The required output is the lines below from the line containing "tan brick H1 level 2 -> lime brick H1 level 2" to the line containing "none -> cyan plate B6 level 1", inclusive, retyped exactly. No other lines belong in it.

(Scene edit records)
· · · ·

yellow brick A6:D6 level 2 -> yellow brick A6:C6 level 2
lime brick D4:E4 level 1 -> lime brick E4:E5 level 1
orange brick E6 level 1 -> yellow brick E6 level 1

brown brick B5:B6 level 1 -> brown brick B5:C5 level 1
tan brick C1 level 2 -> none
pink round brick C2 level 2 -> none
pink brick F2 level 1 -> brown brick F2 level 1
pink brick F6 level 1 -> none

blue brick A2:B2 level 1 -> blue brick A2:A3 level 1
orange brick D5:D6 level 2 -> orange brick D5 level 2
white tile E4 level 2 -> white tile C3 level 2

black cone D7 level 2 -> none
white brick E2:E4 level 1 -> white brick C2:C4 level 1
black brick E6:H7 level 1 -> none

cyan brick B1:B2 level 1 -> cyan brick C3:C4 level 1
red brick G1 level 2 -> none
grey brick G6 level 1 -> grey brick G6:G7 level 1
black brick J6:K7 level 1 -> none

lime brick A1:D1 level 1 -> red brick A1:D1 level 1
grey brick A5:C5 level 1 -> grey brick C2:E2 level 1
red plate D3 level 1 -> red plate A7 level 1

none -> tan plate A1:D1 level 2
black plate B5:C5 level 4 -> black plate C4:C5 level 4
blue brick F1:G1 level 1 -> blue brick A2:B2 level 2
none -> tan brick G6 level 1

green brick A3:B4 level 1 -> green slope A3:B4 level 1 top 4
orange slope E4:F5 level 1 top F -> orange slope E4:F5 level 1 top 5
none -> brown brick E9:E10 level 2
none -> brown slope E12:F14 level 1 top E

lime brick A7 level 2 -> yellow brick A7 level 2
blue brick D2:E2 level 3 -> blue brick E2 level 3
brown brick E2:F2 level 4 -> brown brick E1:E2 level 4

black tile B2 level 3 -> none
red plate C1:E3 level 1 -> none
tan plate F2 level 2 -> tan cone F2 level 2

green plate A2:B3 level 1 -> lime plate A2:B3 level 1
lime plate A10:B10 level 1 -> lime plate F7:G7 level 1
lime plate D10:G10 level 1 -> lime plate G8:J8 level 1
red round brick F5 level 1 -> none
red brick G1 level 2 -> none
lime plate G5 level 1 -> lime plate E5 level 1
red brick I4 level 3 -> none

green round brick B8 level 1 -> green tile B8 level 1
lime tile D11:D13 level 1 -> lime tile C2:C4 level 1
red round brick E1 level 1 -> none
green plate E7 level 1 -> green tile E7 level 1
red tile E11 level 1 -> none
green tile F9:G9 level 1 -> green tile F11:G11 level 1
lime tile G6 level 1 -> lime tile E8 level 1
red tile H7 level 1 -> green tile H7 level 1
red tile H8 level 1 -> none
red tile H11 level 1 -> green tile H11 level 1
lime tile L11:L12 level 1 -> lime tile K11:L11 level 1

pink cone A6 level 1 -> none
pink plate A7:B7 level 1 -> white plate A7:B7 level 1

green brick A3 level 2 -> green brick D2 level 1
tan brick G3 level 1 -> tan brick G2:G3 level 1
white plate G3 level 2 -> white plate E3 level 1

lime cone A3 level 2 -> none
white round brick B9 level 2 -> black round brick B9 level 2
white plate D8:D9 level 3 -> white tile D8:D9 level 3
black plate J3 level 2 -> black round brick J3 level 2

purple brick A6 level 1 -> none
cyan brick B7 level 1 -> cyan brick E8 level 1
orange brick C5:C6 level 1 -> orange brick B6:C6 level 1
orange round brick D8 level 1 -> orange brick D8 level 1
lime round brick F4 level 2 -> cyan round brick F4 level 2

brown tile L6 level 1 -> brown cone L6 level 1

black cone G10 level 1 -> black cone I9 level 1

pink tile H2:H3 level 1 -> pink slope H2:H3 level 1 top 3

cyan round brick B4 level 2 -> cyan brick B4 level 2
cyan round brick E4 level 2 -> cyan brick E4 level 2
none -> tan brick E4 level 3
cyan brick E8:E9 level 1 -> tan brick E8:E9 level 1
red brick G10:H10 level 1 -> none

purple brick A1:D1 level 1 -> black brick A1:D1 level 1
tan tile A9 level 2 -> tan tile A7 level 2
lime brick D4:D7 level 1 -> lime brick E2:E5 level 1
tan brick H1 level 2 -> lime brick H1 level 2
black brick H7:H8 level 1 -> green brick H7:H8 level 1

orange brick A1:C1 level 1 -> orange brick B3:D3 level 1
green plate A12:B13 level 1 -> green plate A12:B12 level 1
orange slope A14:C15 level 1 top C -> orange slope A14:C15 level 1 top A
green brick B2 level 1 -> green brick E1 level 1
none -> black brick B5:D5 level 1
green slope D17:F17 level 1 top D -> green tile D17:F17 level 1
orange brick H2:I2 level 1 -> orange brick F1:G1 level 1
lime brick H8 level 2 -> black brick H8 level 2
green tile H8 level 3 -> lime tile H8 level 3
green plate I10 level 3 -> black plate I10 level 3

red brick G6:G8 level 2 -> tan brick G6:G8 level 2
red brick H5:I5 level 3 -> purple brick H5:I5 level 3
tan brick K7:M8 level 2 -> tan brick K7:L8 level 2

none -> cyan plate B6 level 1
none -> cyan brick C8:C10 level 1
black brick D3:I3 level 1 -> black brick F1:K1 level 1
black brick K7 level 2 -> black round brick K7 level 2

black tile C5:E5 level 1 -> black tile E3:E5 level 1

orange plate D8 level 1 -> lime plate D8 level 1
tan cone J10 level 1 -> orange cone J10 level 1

· · · ·

▸ **RESPONSE TO THE TASK**:
tan brick H1 level 2 -> lime brick H1 level 2
black brick H7:H8 level 1 -> green brick H7:H8 level 1

orange brick A1:C1 level 1 -> orange brick B3:D3 level 1
green plate A12:B13 level 1 -> green plate A12:B12 level 1
orange slope A14:C15 level 1 top C -> orange slope A14:C15 level 1 top A
green brick B2 level 1 -> green brick E1 level 1
none -> black brick B5:D5 level 1
green slope D17:F17 level 1 top D -> green tile D17:F17 level 1
orange brick H2:I2 level 1 -> orange brick F1:G1 level 1
lime brick H8 level 2 -> black brick H8 level 2
green tile H8 level 3 -> lime tile H8 level 3
green plate I10 level 3 -> black plate I10 level 3

red brick G6:G8 level 2 -> tan brick G6:G8 level 2
red brick H5:I5 level 3 -> purple brick H5:I5 level 3
tan brick K7:M8 level 2 -> tan brick K7:L8 level 2

none -> cyan plate B6 level 1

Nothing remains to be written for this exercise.